▶ [DATASET EXCERPTS]:
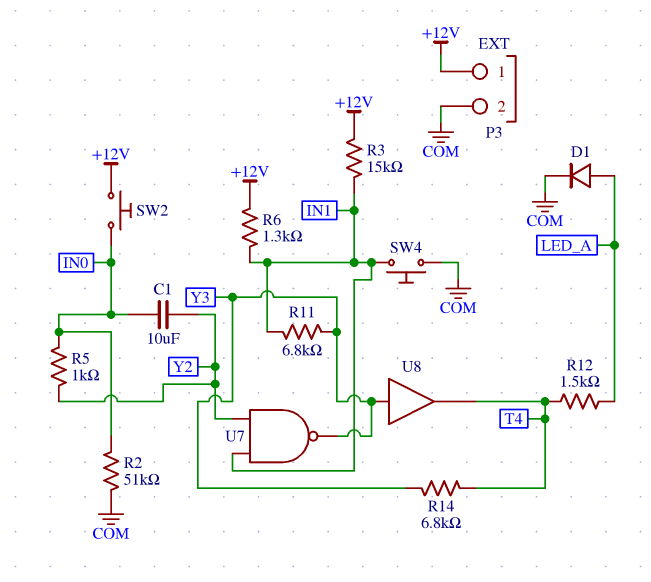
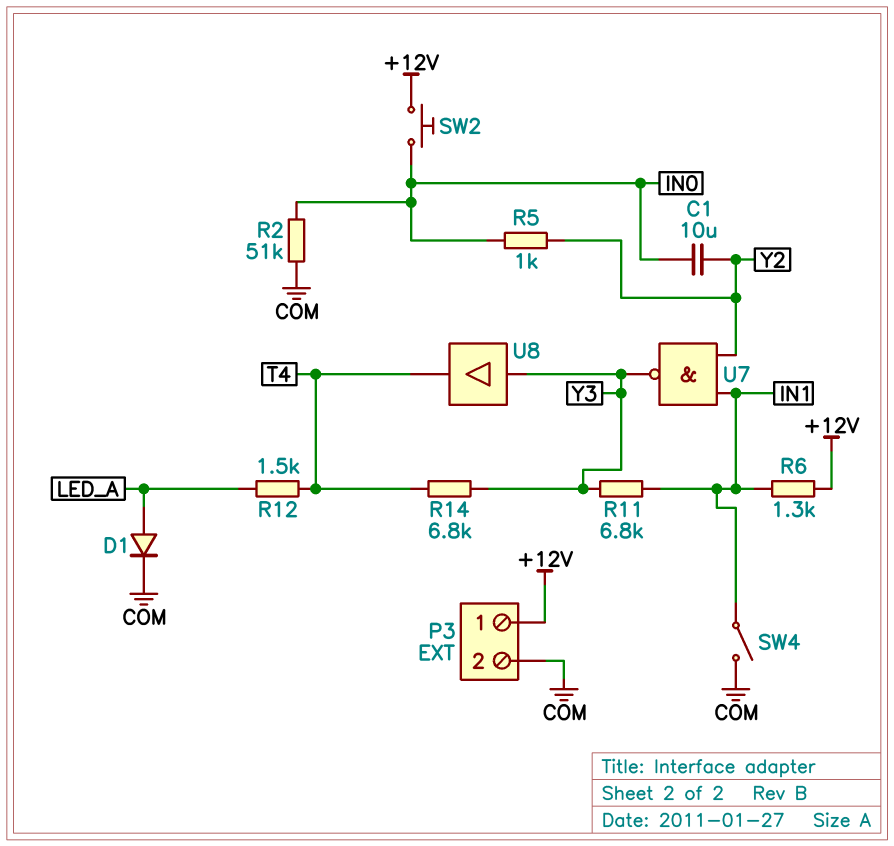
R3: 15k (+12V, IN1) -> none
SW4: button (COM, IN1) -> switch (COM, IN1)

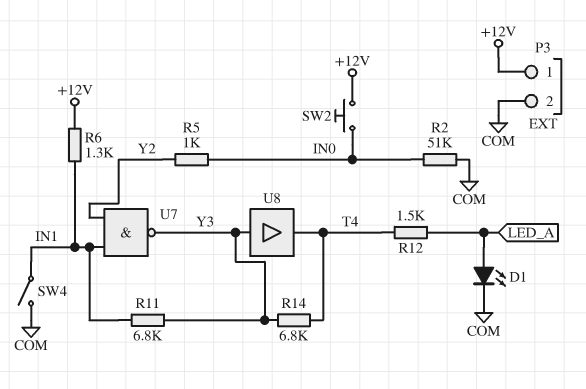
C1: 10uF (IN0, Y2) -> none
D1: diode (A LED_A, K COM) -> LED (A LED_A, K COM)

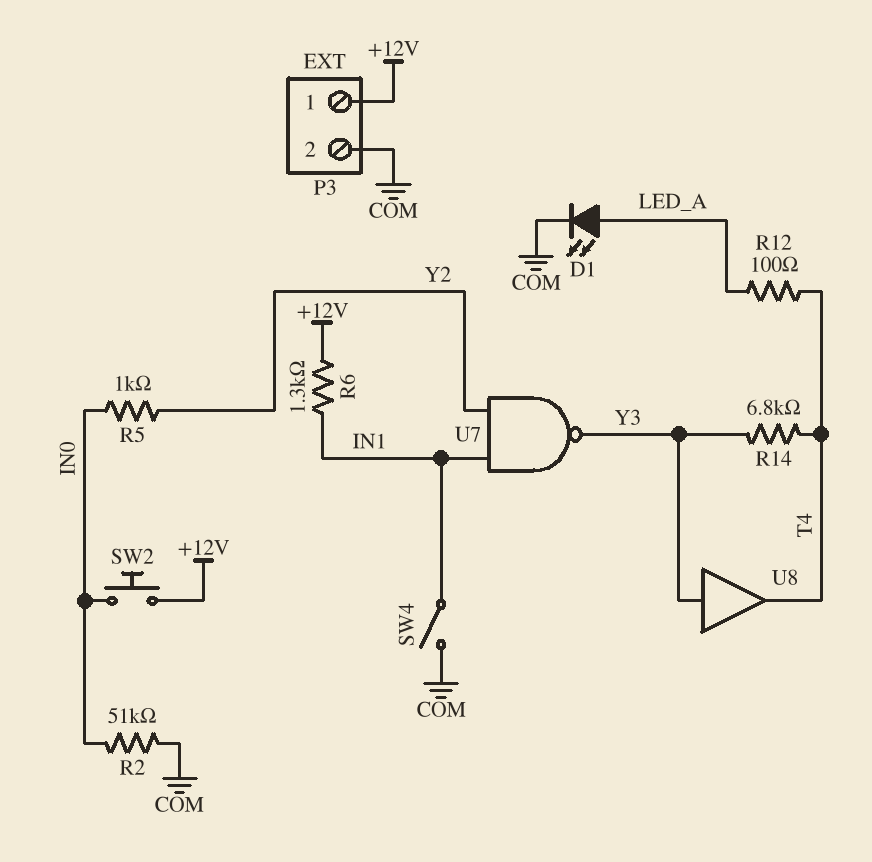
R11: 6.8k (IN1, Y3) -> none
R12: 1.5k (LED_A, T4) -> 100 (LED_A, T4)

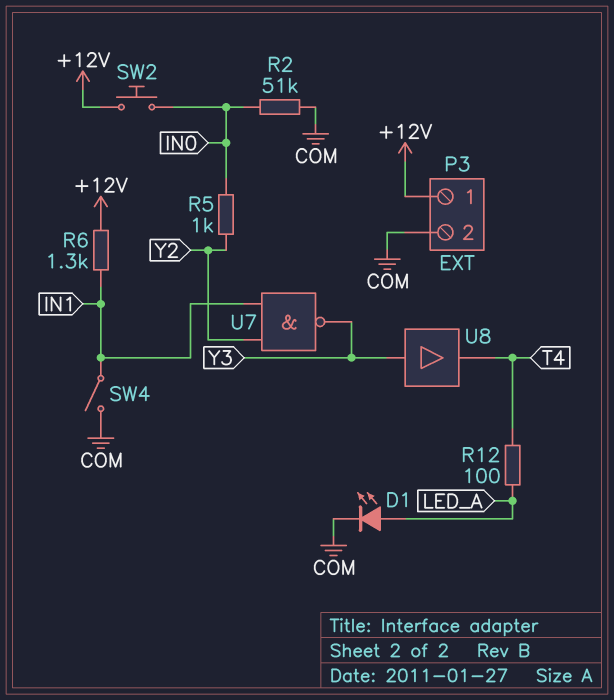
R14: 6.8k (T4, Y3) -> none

▶ [TASK PROMPT]: Once the line containing "R11: 6.8k (IN1, Y3) -> none" has been found, write out exactly that line and each one after it through the end of the data, leaving out every picture.

▶ [EXERCISE RESPONSE]:
R11: 6.8k (IN1, Y3) -> none
R12: 1.5k (LED_A, T4) -> 100 (LED_A, T4)

R14: 6.8k (T4, Y3) -> none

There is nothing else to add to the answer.